··· Provided material

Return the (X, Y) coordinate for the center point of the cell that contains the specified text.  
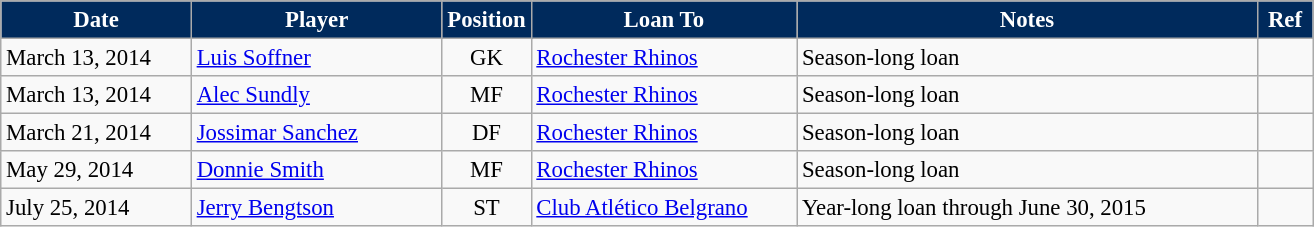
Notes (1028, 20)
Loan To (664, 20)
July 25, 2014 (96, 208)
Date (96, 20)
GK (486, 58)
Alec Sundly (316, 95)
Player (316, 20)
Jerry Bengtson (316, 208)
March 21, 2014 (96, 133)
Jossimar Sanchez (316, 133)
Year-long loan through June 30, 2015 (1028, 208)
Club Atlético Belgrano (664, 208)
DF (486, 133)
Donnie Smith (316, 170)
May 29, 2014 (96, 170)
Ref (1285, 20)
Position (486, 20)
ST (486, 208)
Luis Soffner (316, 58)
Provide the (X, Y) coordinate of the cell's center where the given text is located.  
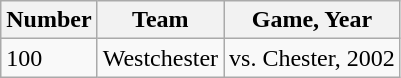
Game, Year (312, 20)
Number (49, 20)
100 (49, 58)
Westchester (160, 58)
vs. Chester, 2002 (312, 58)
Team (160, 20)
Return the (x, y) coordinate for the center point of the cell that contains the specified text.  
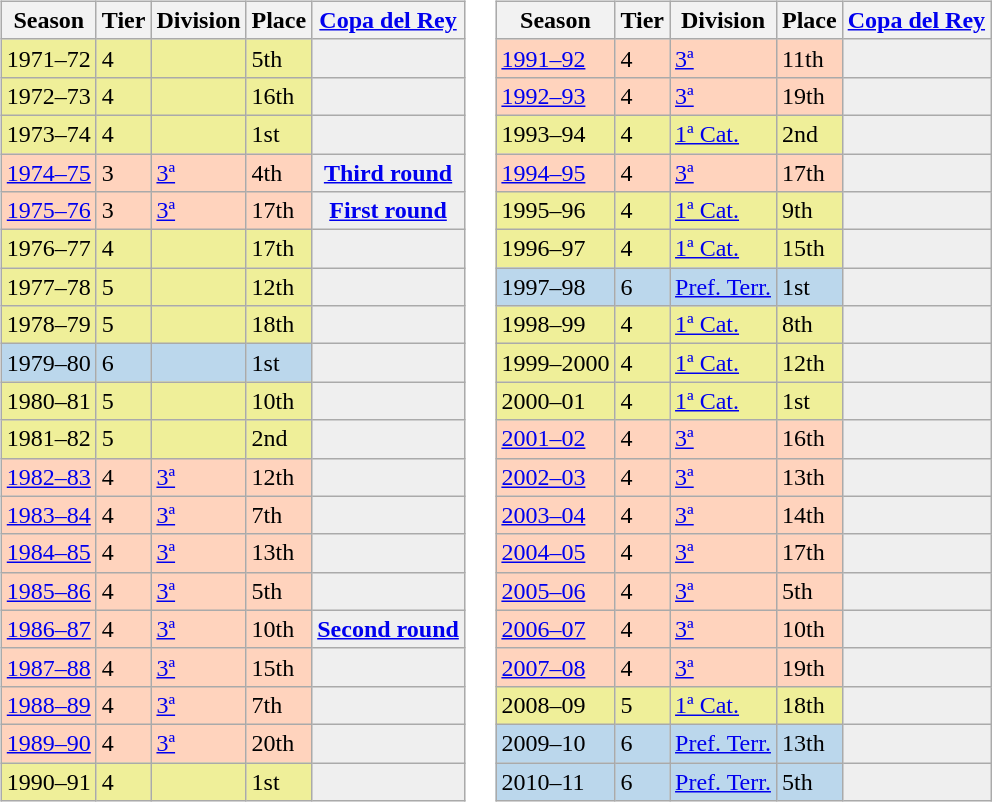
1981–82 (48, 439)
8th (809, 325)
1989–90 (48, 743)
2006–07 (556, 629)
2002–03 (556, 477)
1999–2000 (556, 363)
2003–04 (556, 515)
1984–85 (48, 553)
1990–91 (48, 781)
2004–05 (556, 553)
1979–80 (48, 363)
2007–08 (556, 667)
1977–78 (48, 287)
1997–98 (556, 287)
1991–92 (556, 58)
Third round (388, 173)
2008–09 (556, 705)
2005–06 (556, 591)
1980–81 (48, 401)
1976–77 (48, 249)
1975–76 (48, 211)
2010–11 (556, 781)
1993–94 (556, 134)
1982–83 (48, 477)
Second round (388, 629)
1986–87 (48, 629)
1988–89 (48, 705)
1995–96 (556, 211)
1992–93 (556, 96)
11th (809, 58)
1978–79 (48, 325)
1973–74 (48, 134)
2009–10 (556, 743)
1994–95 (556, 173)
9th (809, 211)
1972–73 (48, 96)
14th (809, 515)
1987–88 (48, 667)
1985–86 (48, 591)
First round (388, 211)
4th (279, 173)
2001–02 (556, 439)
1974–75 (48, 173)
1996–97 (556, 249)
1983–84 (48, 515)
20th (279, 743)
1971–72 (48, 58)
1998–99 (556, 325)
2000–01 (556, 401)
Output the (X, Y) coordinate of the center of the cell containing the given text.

······

-- Goal --
Reproduce every line of the material above word for word, leaving out the pictures.

-- Result of this task --
Return the (X, Y) coordinate for the center point of the cell that contains the specified text.  
Notes (1028, 20)
Loan To (664, 20)
July 25, 2014 (96, 208)
Date (96, 20)
GK (486, 58)
Alec Sundly (316, 95)
Player (316, 20)
Jerry Bengtson (316, 208)
March 21, 2014 (96, 133)
Jossimar Sanchez (316, 133)
Year-long loan through June 30, 2015 (1028, 208)
Club Atlético Belgrano (664, 208)
DF (486, 133)
Donnie Smith (316, 170)
May 29, 2014 (96, 170)
Ref (1285, 20)
Position (486, 20)
ST (486, 208)
Luis Soffner (316, 58)
Provide the (X, Y) coordinate of the cell's center where the given text is located.  
Game, Year (312, 20)
Number (49, 20)
100 (49, 58)
Westchester (160, 58)
vs. Chester, 2002 (312, 58)
Team (160, 20)
Return the (x, y) coordinate for the center point of the cell that contains the specified text.  
1981–82 (48, 439)
8th (809, 325)
1989–90 (48, 743)
2006–07 (556, 629)
2002–03 (556, 477)
1999–2000 (556, 363)
2003–04 (556, 515)
1984–85 (48, 553)
1990–91 (48, 781)
2004–05 (556, 553)
1979–80 (48, 363)
2007–08 (556, 667)
1977–78 (48, 287)
1997–98 (556, 287)
1991–92 (556, 58)
Third round (388, 173)
2008–09 (556, 705)
2005–06 (556, 591)
1980–81 (48, 401)
1976–77 (48, 249)
1975–76 (48, 211)
2010–11 (556, 781)
1993–94 (556, 134)
1982–83 (48, 477)
Second round (388, 629)
1986–87 (48, 629)
1988–89 (48, 705)
1995–96 (556, 211)
1992–93 (556, 96)
11th (809, 58)
1978–79 (48, 325)
1973–74 (48, 134)
2009–10 (556, 743)
1994–95 (556, 173)
9th (809, 211)
1972–73 (48, 96)
14th (809, 515)
1987–88 (48, 667)
1985–86 (48, 591)
First round (388, 211)
4th (279, 173)
2001–02 (556, 439)
1974–75 (48, 173)
1996–97 (556, 249)
1983–84 (48, 515)
20th (279, 743)
1971–72 (48, 58)
1998–99 (556, 325)
2000–01 (556, 401)
Output the (X, Y) coordinate of the center of the cell containing the given text.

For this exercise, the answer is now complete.